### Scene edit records
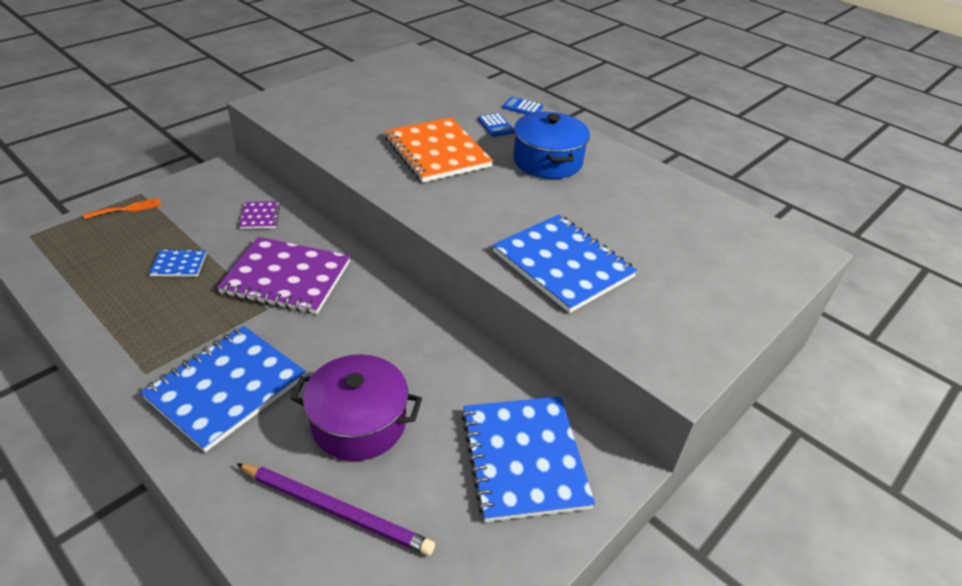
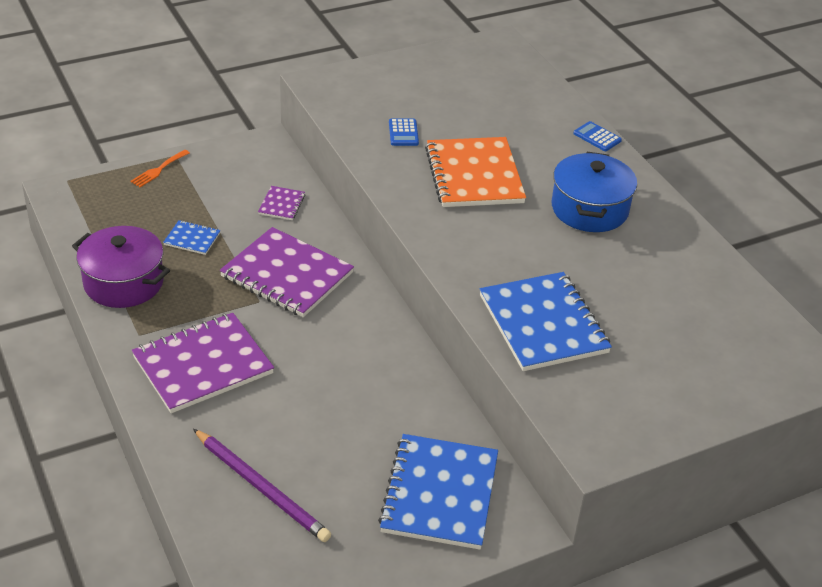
camera: 20 degrees right, 0 degrees up
(127, 209) = (158, 170): orange fork -> orange fork turned 135 degrees clockwise
(226, 388) = (203, 365): blue notebook -> purple notebook
(359, 423) = (305, 424): purple pot -> purple pot (123, 282)
(496, 126) = (554, 155): blue calculator -> blue calculator (403, 133)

### Work order
Nothing should be returned except the lines from the one containing "(226, 388) = (203, 365): blue" through the last line of the data, each restated word for word.

### Answer
(226, 388) = (203, 365): blue notebook -> purple notebook
(359, 423) = (305, 424): purple pot -> purple pot (123, 282)
(496, 126) = (554, 155): blue calculator -> blue calculator (403, 133)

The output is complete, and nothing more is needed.